====== INFORMATION SHOWN ======

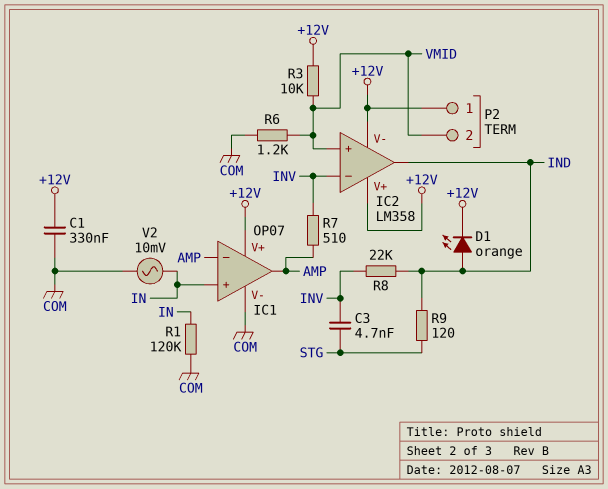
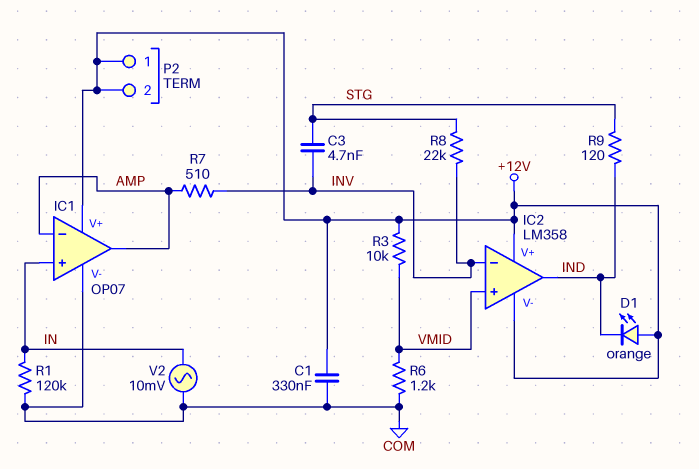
D1: LED orange (A IND, K +12V) -> LED orange (A +12V, K IND)
P2 pin 2: VMID -> +12V
R8: 22k (IND, INV) -> 22k (INV, STG)

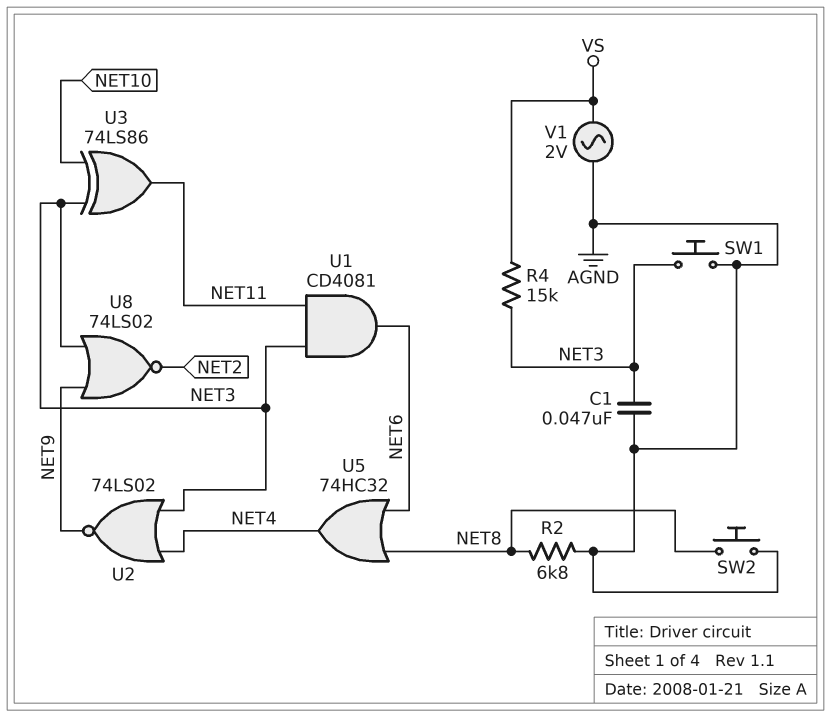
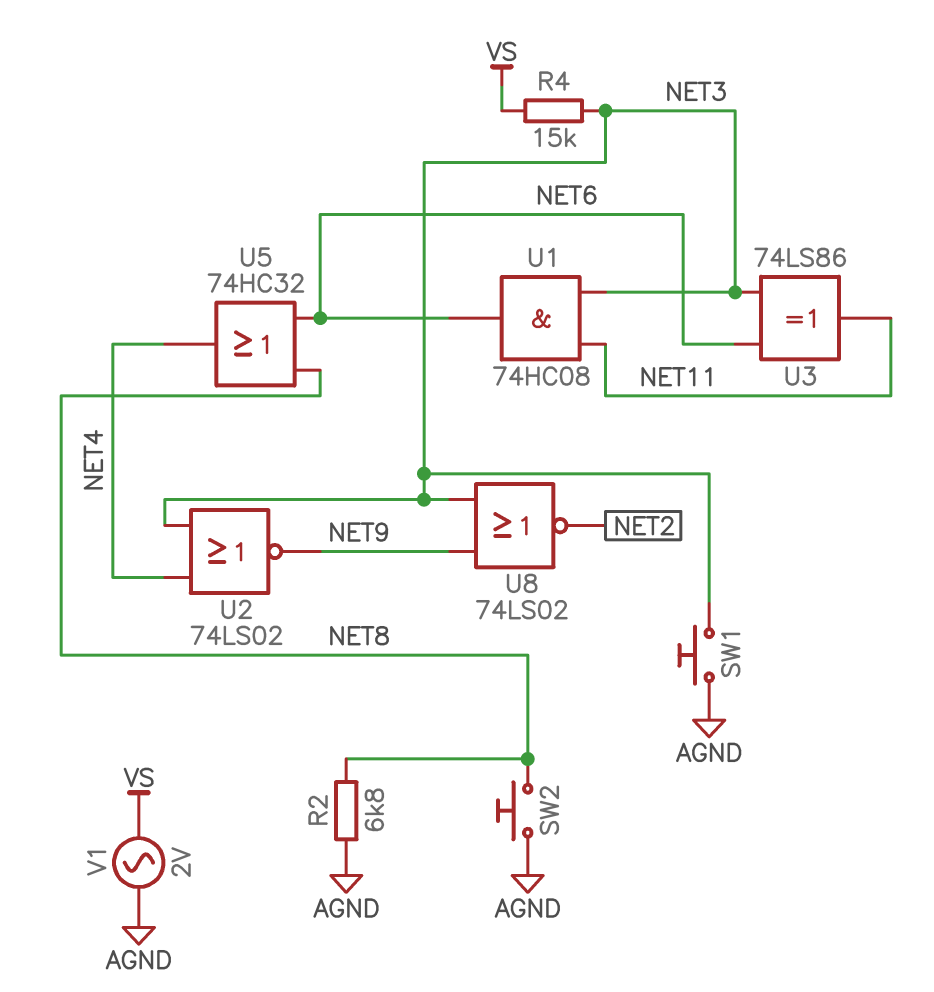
C1: 47nF (AGND, NET3) -> none
U1: AND CD4081 (in NET3, in NET11, out NET6) -> AND 74HC08 (in NET3, in NET11, out NET6)
U3: XOR 74LS86 (in NET3, in NET10, out NET11) -> XOR 74LS86 (in NET3, in NET6, out NET11)

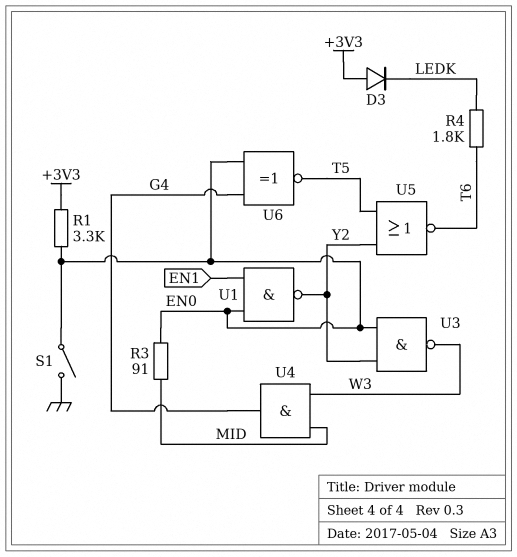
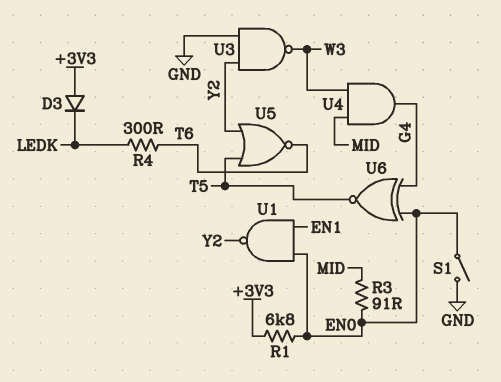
R1: 3.3k (+3V3, EN0) -> 6.8k (+3V3, EN0)
R4: 1.8k (LEDK, T6) -> 300 (LEDK, T6)
U3: NAND (in EN0, in Y2, out W3) -> NAND (in GND, in Y2, out W3)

======

[WHAT THE TASK REQUIRES]:
Produce the entries again, word for word, without any of their pictures.

[EXERCISE ANSWER]:
D1: LED orange (A IND, K +12V) -> LED orange (A +12V, K IND)
P2 pin 2: VMID -> +12V
R8: 22k (IND, INV) -> 22k (INV, STG)

C1: 47nF (AGND, NET3) -> none
U1: AND CD4081 (in NET3, in NET11, out NET6) -> AND 74HC08 (in NET3, in NET11, out NET6)
U3: XOR 74LS86 (in NET3, in NET10, out NET11) -> XOR 74LS86 (in NET3, in NET6, out NET11)

R1: 3.3k (+3V3, EN0) -> 6.8k (+3V3, EN0)
R4: 1.8k (LEDK, T6) -> 300 (LEDK, T6)
U3: NAND (in EN0, in Y2, out W3) -> NAND (in GND, in Y2, out W3)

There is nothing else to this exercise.